◆ WHAT TO DO ◆
Go through the material below and copy all lines with "blue".

Content starts

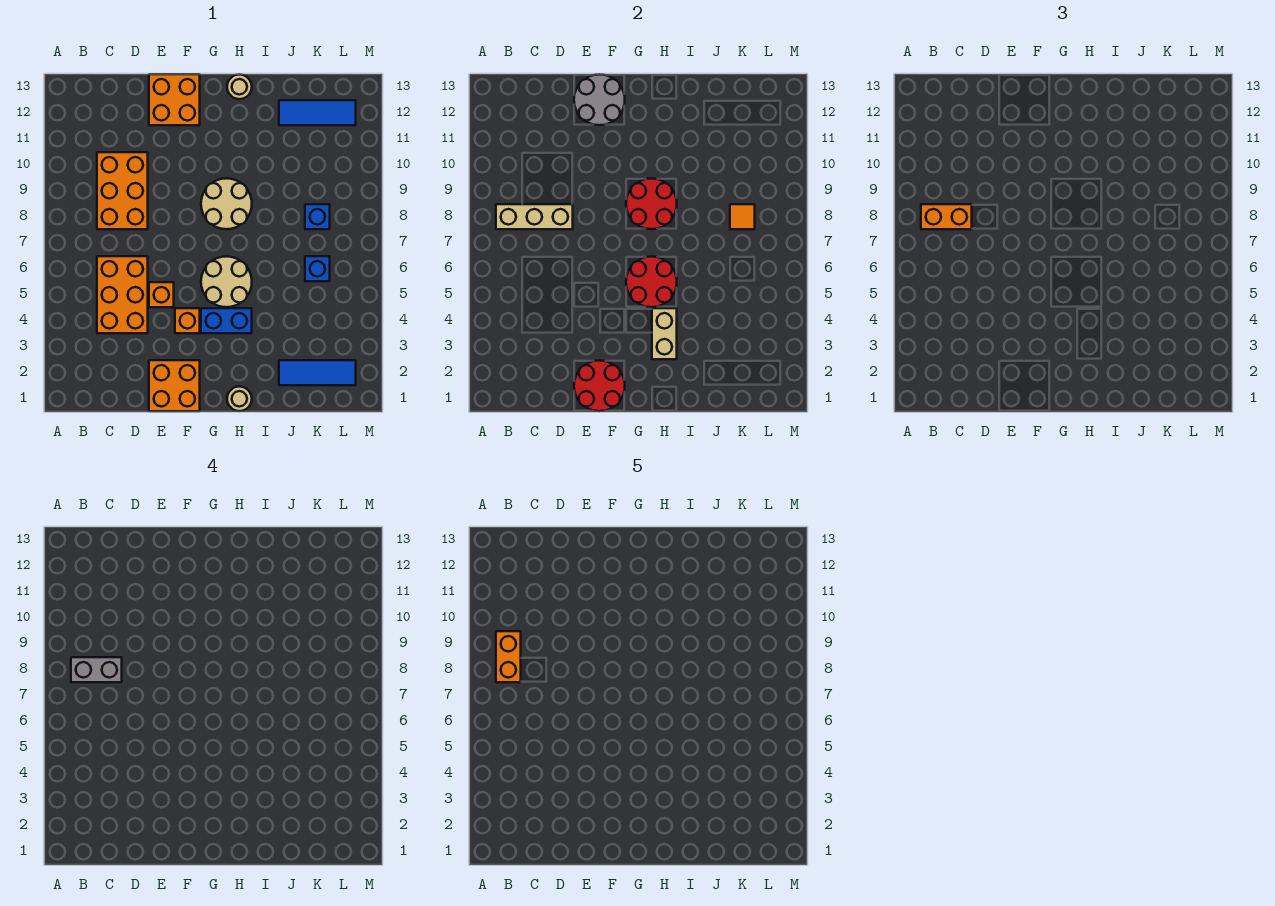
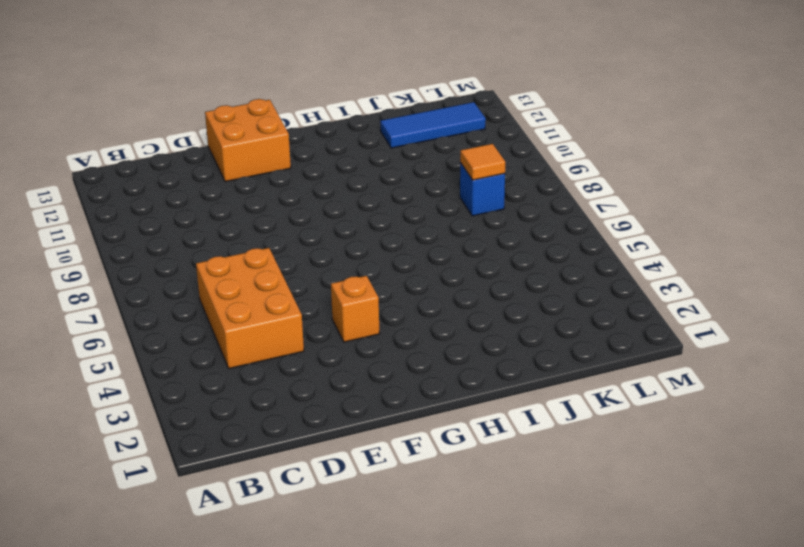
none -> orange 2x3 brick [97,152,148,229]
none -> orange 2x2 brick [149,360,200,411]
none -> orange 1x1 brick [149,282,174,307]

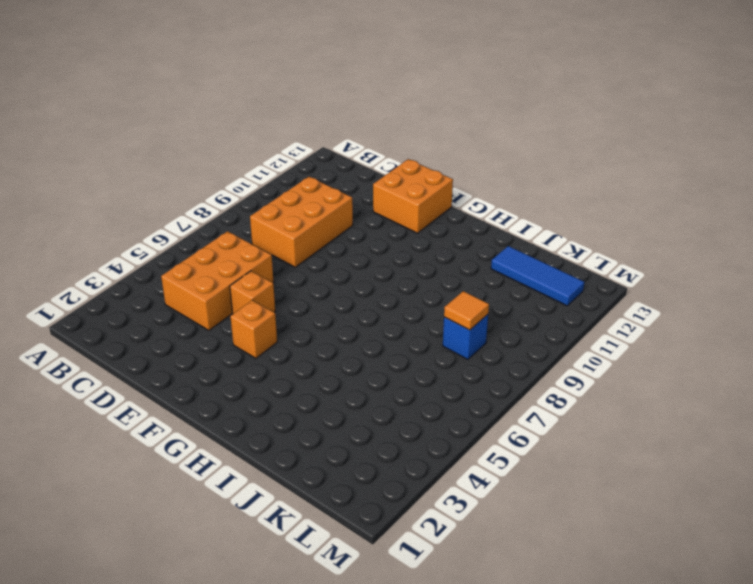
none -> orange 2x2 brick [149,360,200,411]
none -> blue 1x2 brick [201,308,252,333]
none -> tan 2x2 round brick [201,256,252,307]

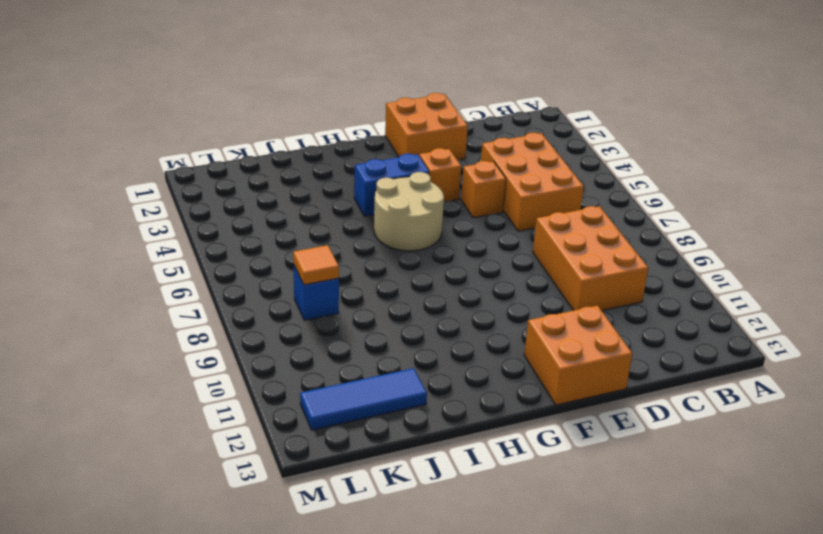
none -> tan 2x2 round brick [201,178,252,229]
none -> tan 1x1 round brick [227,387,252,411]
none -> tan 1x1 round brick [227,75,252,99]

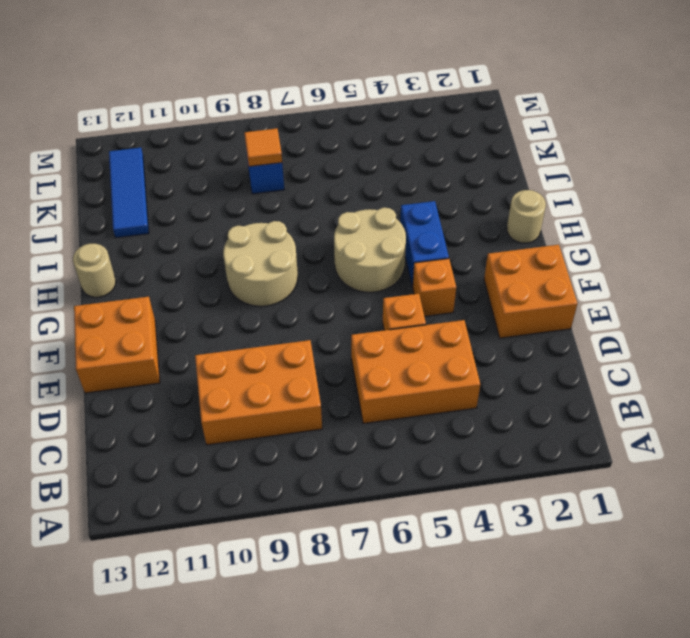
none -> blue 1x3 tile [279,360,356,385]
none -> blue 1x1 brick [305,256,330,281]
none -> tan 1x3 brick [496,204,573,229]

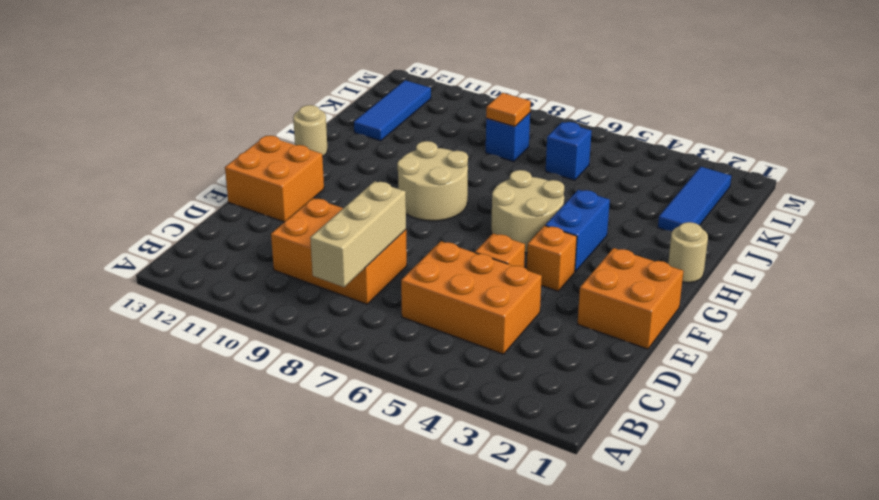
none -> red 2x2 round brick [574,360,625,411]
none -> grey 2x2 round brick [574,74,625,125]
none -> red 2x2 round brick [626,256,677,307]

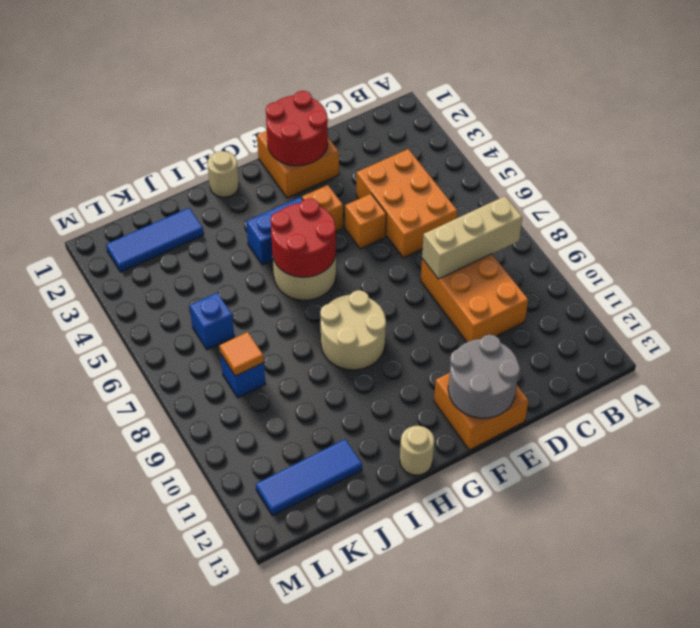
none -> red 2x2 round brick [626,178,677,229]
none -> tan 1x2 brick [652,308,677,359]
none -> orange 1x2 brick [921,204,972,229]

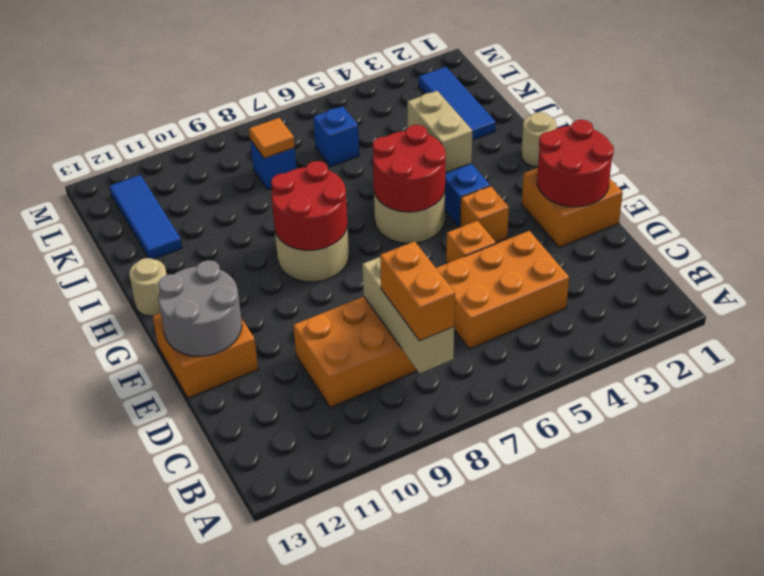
tan 1x2 brick [407,91,472,173] -> tan 1x2 brick turned to [652,308,677,359]
none -> grey 1x2 brick [71,657,122,682]
none -> orange 1x2 brick [496,631,521,682]

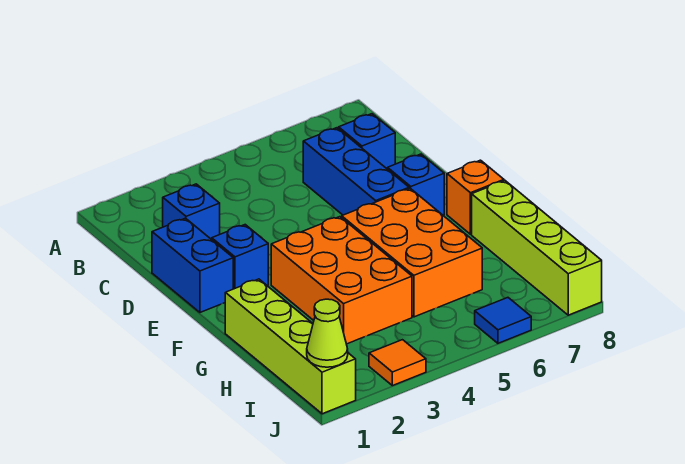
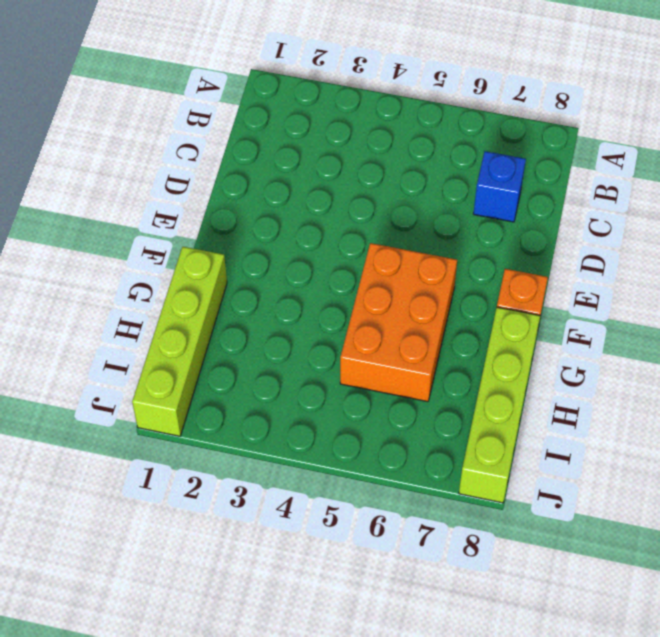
none -> blue 1x1 brick [163,184,220,240]
none -> blue 1x3 brick [303,128,409,215]
none -> blue 1x2 brick [152,218,233,312]

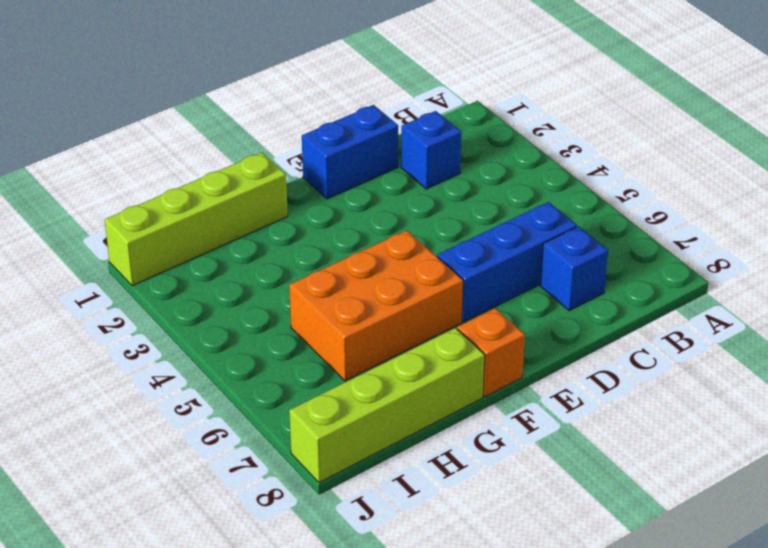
none -> blue 1x1 brick [212,225,268,289]
none -> blue 1x1 brick [388,154,444,215]
none -> orange 2x3 brick [271,217,412,344]

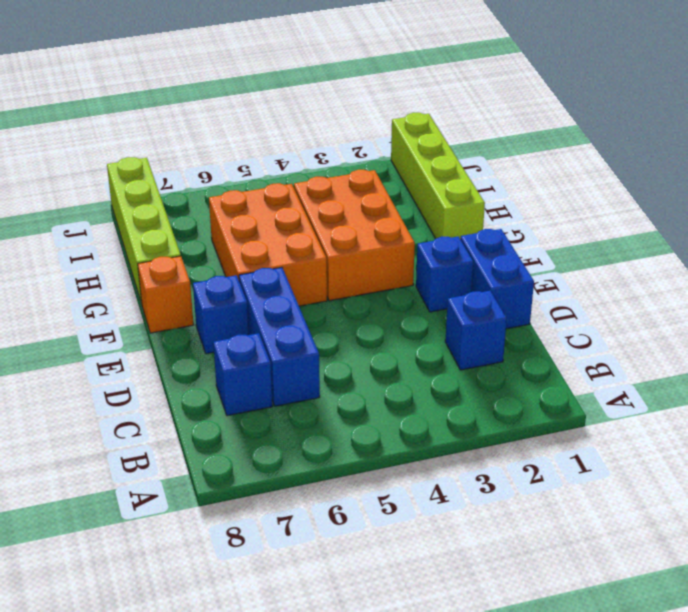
none -> orange 1x1 tile [369,340,426,386]
none -> blue 1x1 tile [475,298,531,343]
none -> lime 1x1 cone [307,299,348,367]

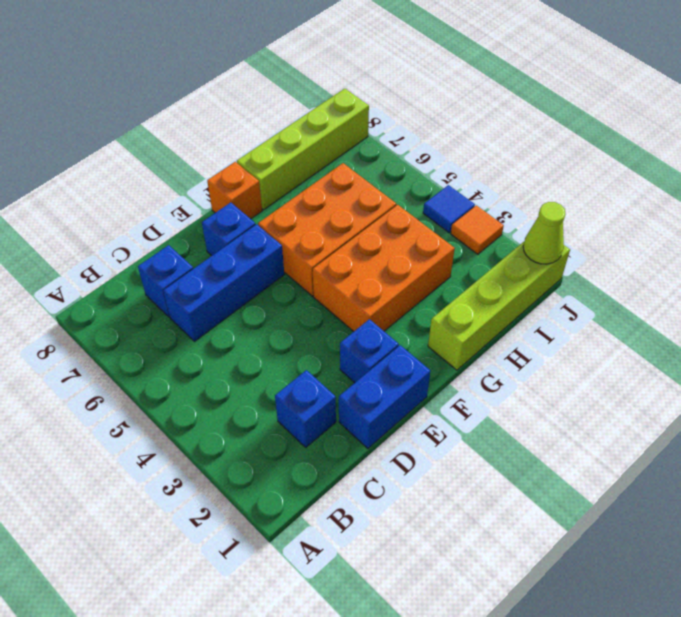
blue 1x1 tile [423,185,475,233] -> blue 1x1 tile moved to [475,298,531,343]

Content ends

◆ OUTPUT OF THE EXERCISE ◆
none -> blue 1x2 brick [201,308,252,333]
none -> blue 1x3 tile [279,360,356,385]
none -> blue 1x1 brick [305,256,330,281]
none -> blue 1x1 brick [163,184,220,240]
none -> blue 1x3 brick [303,128,409,215]
none -> blue 1x2 brick [152,218,233,312]
none -> blue 1x1 brick [212,225,268,289]
none -> blue 1x1 brick [388,154,444,215]
none -> blue 1x1 tile [475,298,531,343]
blue 1x1 tile [423,185,475,233] -> blue 1x1 tile moved to [475,298,531,343]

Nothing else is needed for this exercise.